● How to complete this task:
Pictures are to be omitted; everything else in the data must be transcribed exactly.

● Source records:

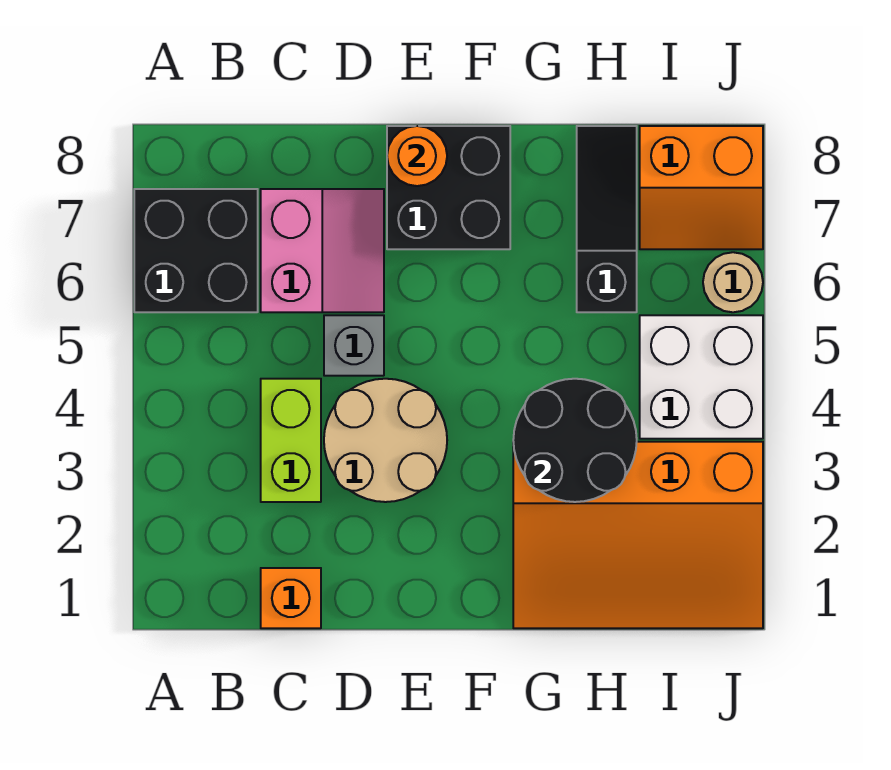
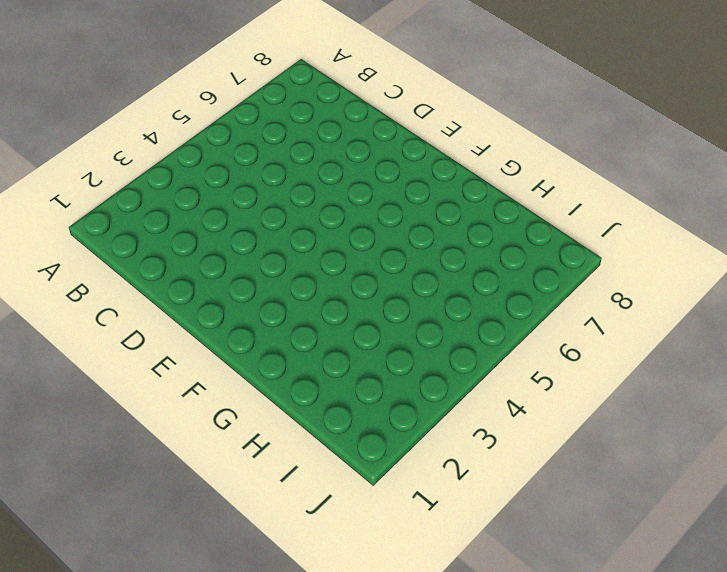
none -> black brick A6:B7 level 1
none -> orange brick C1 level 1
none -> lime brick C3:C4 level 1

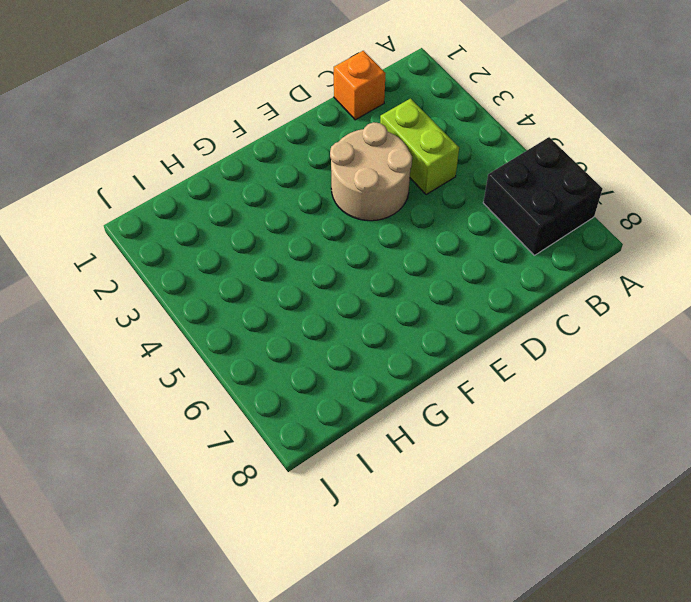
none -> pink slope C6:D7 level 1 top C
none -> grey brick D5 level 1
none -> black brick E7:F8 level 1

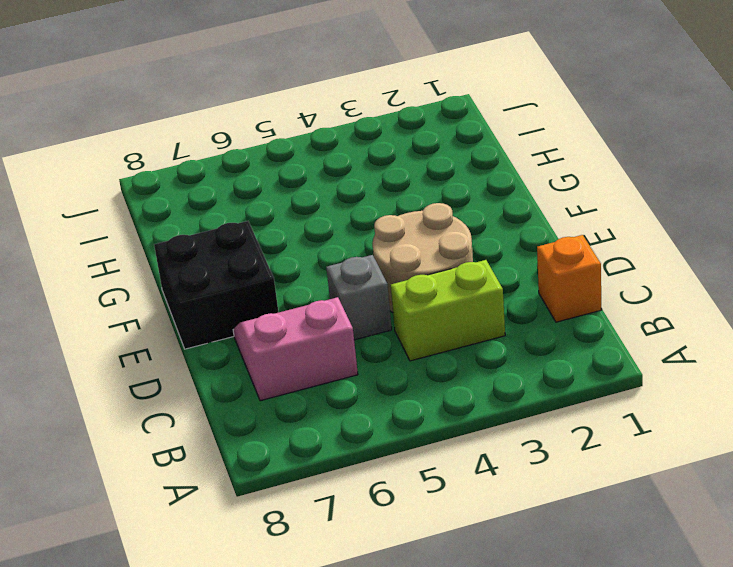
none -> black brick A6:B7 level 1
none -> orange slope G1:J3 level 1 top 3
none -> black slope H6:H8 level 1 top 6

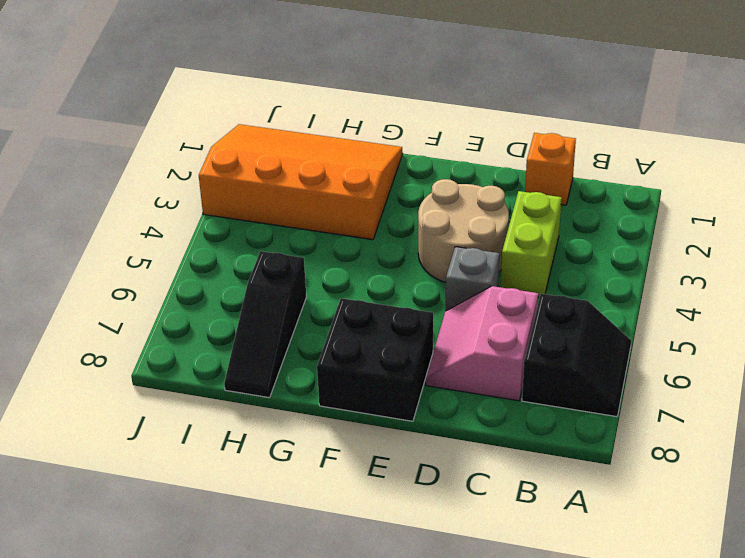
black slope A6:B7 level 1 top B -> black brick A6:B7 level 1
none -> white brick I4:J5 level 1
none -> orange slope I7:J8 level 1 top 8
none -> tan round brick J6 level 1

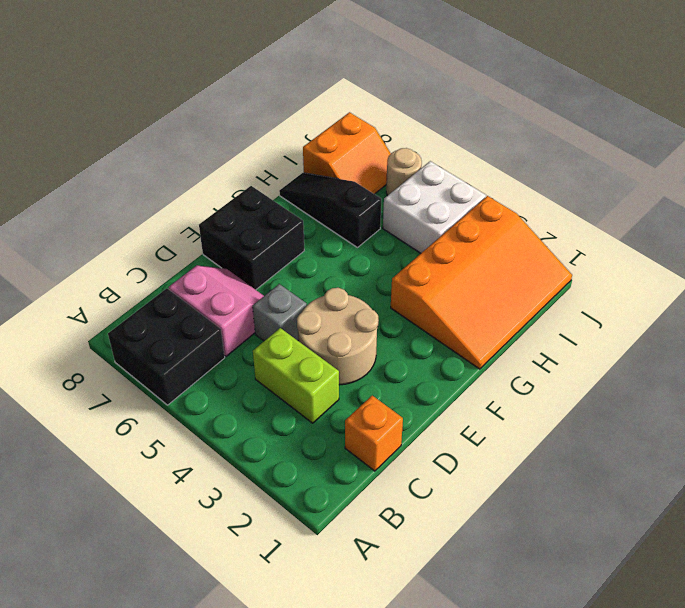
none -> orange round brick E8 level 2
none -> black round brick G3:H4 level 2

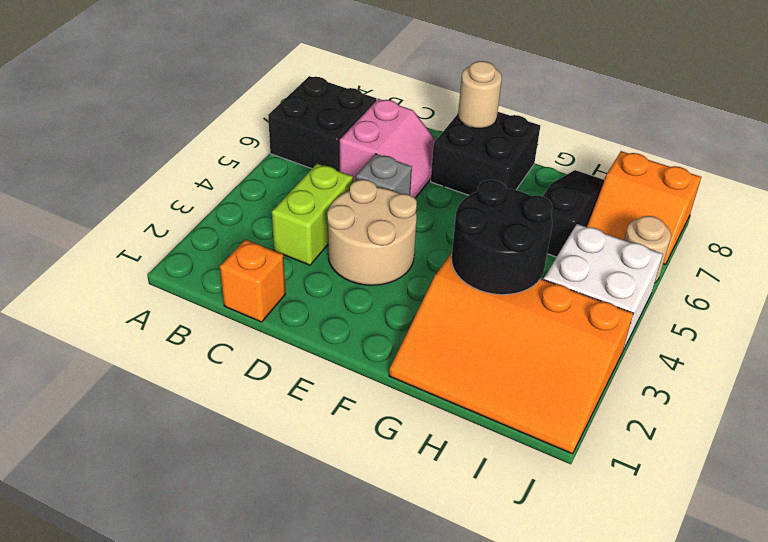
tan round brick E8 level 2 -> orange round brick E8 level 2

● Response below:
none -> black brick A6:B7 level 1
none -> orange brick C1 level 1
none -> lime brick C3:C4 level 1

none -> pink slope C6:D7 level 1 top C
none -> grey brick D5 level 1
none -> black brick E7:F8 level 1

none -> black brick A6:B7 level 1
none -> orange slope G1:J3 level 1 top 3
none -> black slope H6:H8 level 1 top 6

black slope A6:B7 level 1 top B -> black brick A6:B7 level 1
none -> white brick I4:J5 level 1
none -> orange slope I7:J8 level 1 top 8
none -> tan round brick J6 level 1

none -> orange round brick E8 level 2
none -> black round brick G3:H4 level 2

tan round brick E8 level 2 -> orange round brick E8 level 2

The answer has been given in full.